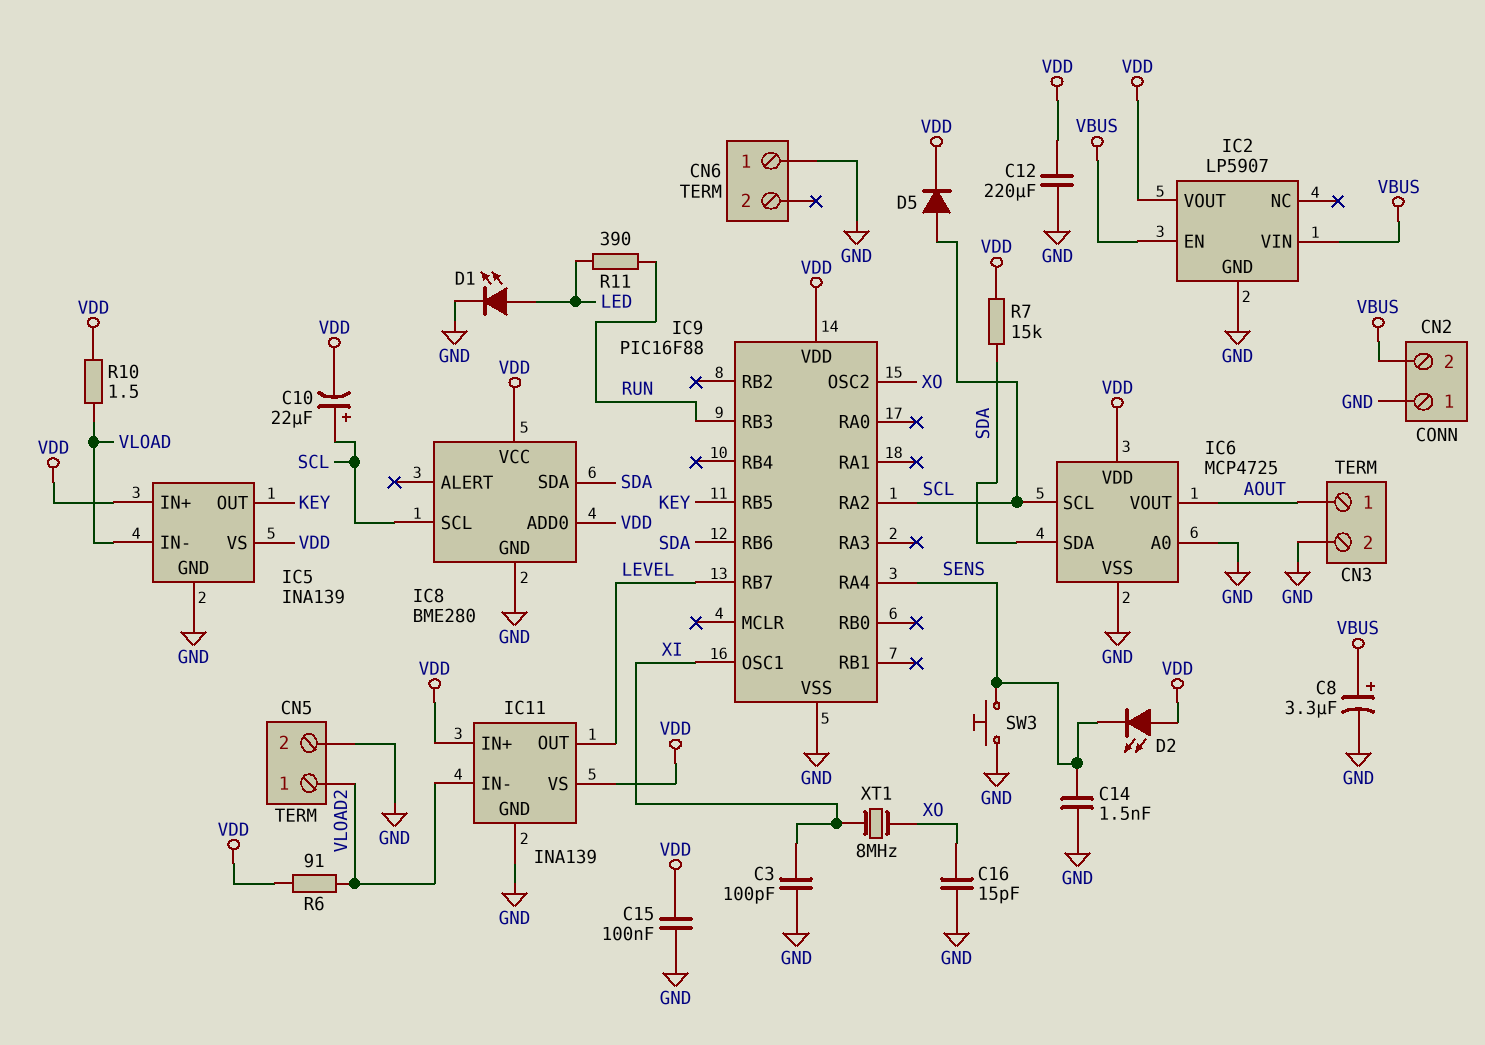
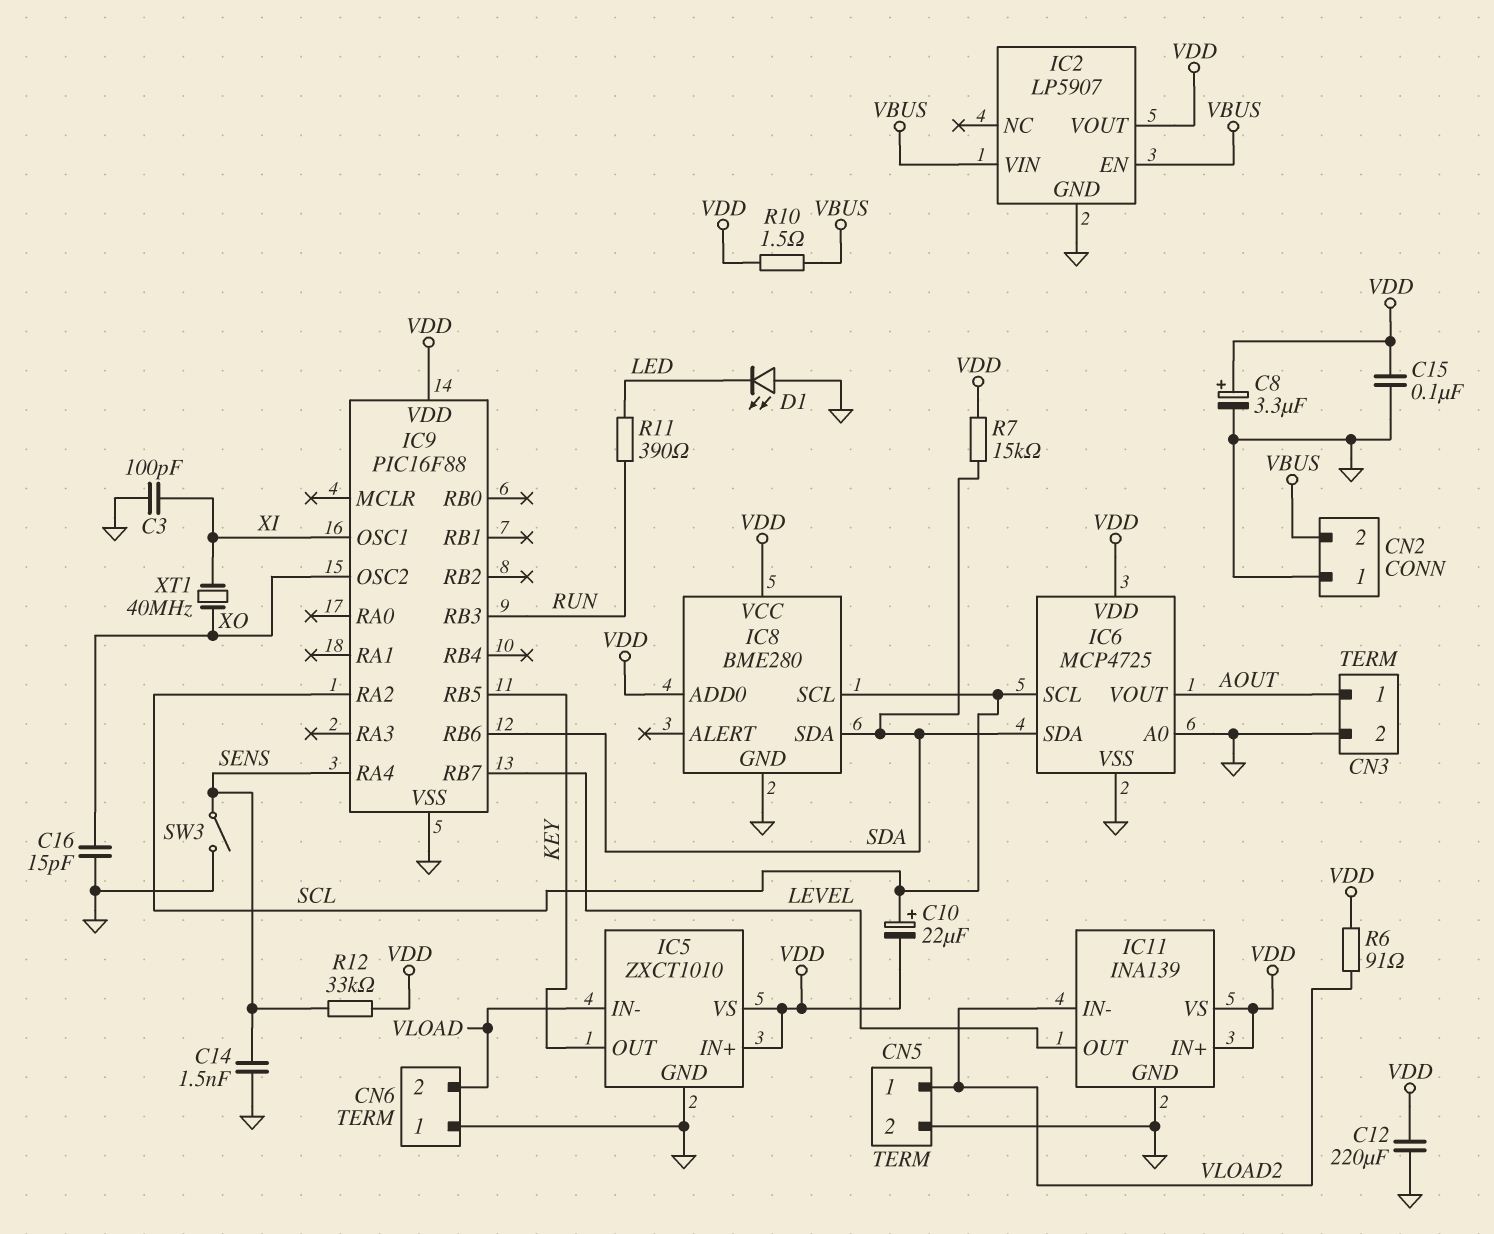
C8: 3.3uF (plus VBUS, minus GND) -> 3.3uF (plus VDD, minus GND)
CN6 pin 2: none -> VLOAD
D1: LED (A LED, K GND) -> LED (A GND, K LED)
D2: LED (A VDD, K SENS) -> none
D5: diode (A SCL, K VDD) -> none
IC5: INA139 -> ZXCT1010
R10: 1.5 (VDD, VLOAD) -> 1.5 (VBUS, VDD)
R12: none -> 33k (SENS, VDD)
SW3: button (GND, SENS) -> switch (GND, SENS)
XT1: 8MHz (XI, XO) -> 40MHz (XI, XO)

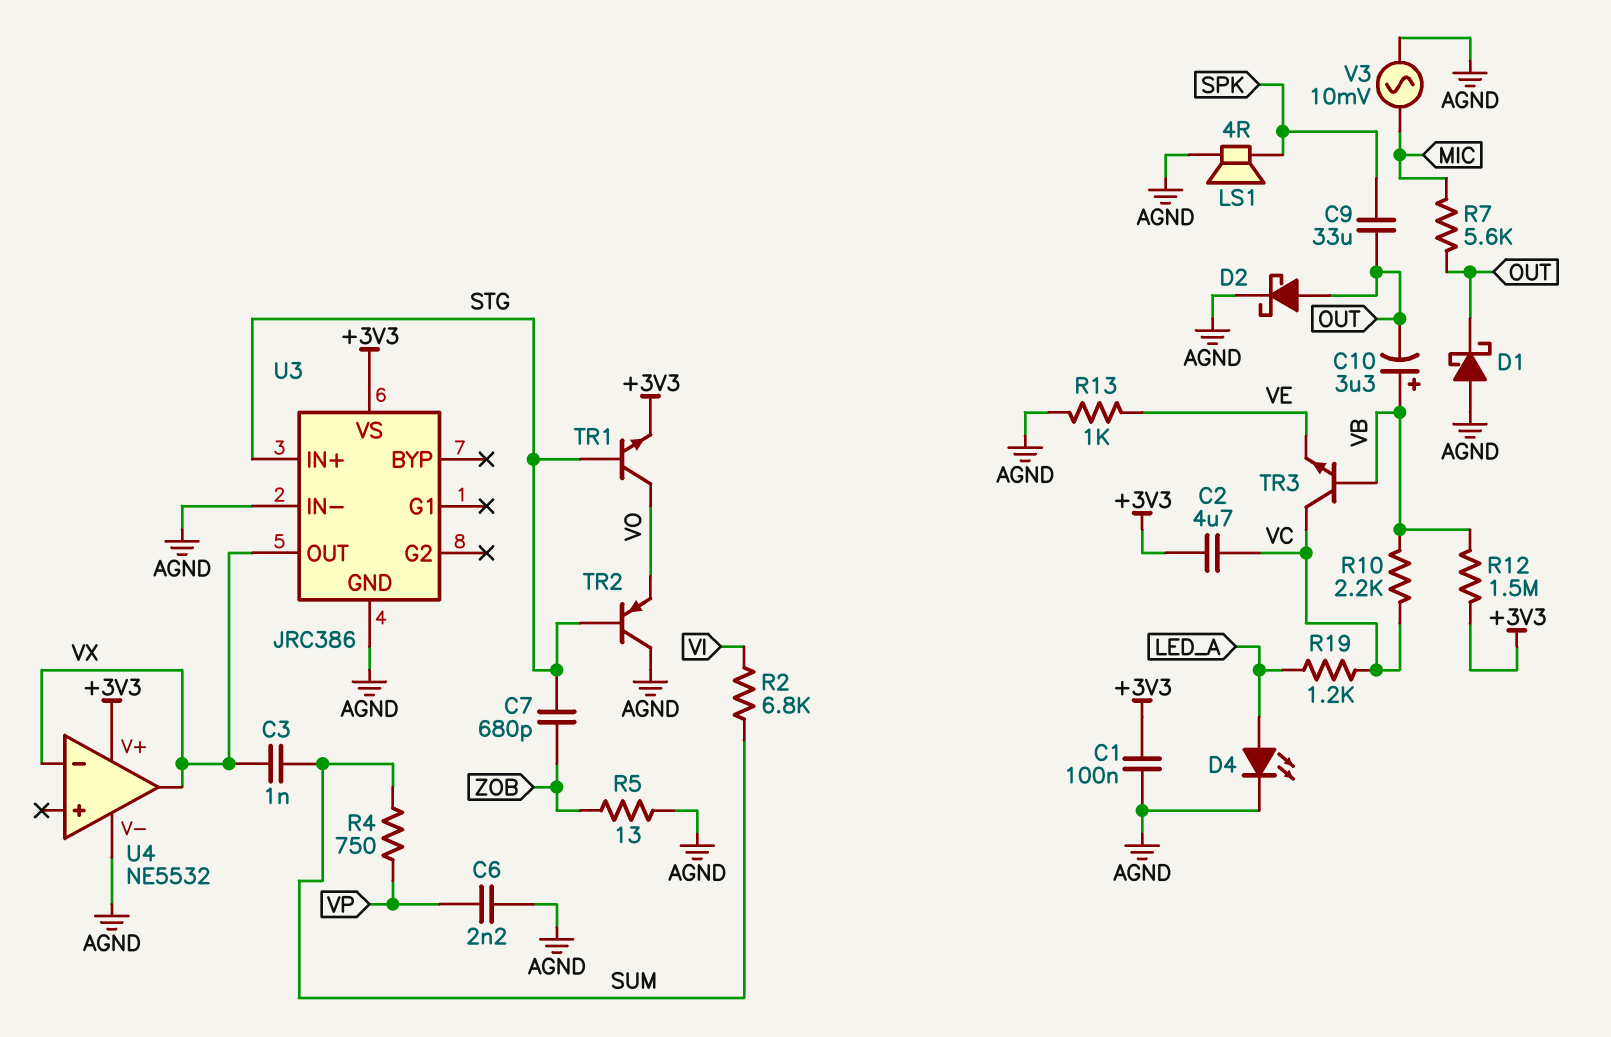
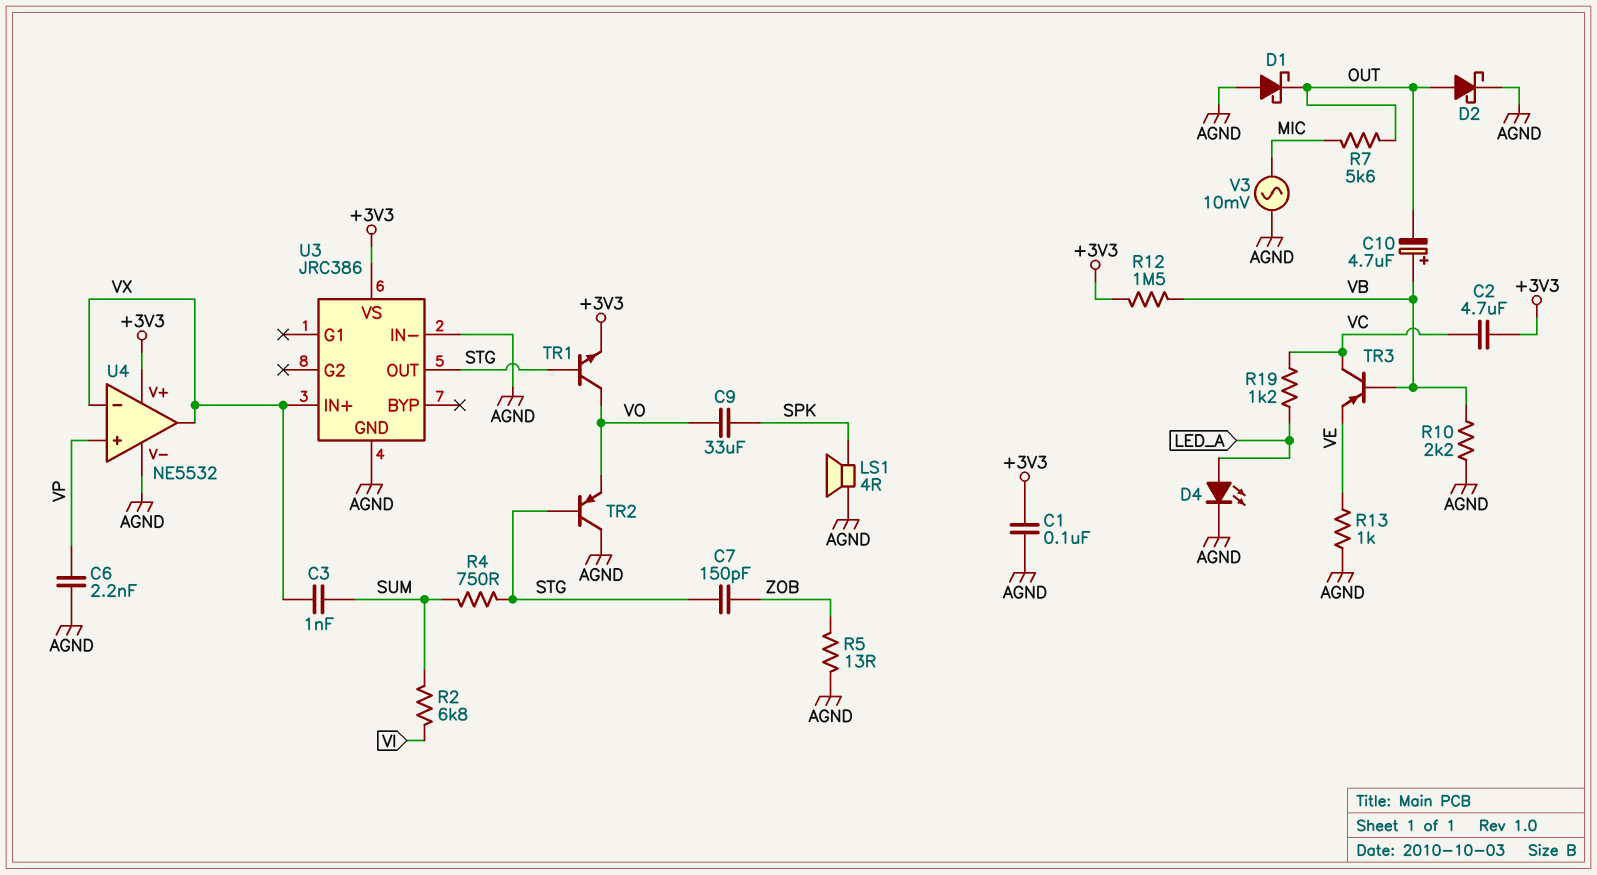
C7: 680pF (STG, ZOB) -> 150pF (STG, ZOB)
C9: 33uF (OUT, SPK) -> 33uF (SPK, VO)
C10: 3.3uF (plus VB, minus OUT) -> 4.7uF (plus VB, minus OUT)
R4: 750 (SUM, VP) -> 750 (STG, SUM)
R10: 2.2k (VB, VC) -> 2.2k (AGND, VB)
TR3: NPN (B VB, C VC, E VE) -> PNP (B VB, C VC, E VE)
U3 pin IN+: STG -> VX
U3 pin OUT: VX -> STG
U4 pin in+: none -> VP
* * *
ASSIGNED TASK
Your task is to transcribe, exactly and without additions, every line from the one that contains "R12: none -> 33k (SENS, VDD)" to the end of the entries above, both included. Omit all pictures.

SOLUTION FOR THIS EXERCISE
R12: none -> 33k (SENS, VDD)
SW3: button (GND, SENS) -> switch (GND, SENS)
XT1: 8MHz (XI, XO) -> 40MHz (XI, XO)

C7: 680pF (STG, ZOB) -> 150pF (STG, ZOB)
C9: 33uF (OUT, SPK) -> 33uF (SPK, VO)
C10: 3.3uF (plus VB, minus OUT) -> 4.7uF (plus VB, minus OUT)
R4: 750 (SUM, VP) -> 750 (STG, SUM)
R10: 2.2k (VB, VC) -> 2.2k (AGND, VB)
TR3: NPN (B VB, C VC, E VE) -> PNP (B VB, C VC, E VE)
U3 pin IN+: STG -> VX
U3 pin OUT: VX -> STG
U4 pin in+: none -> VP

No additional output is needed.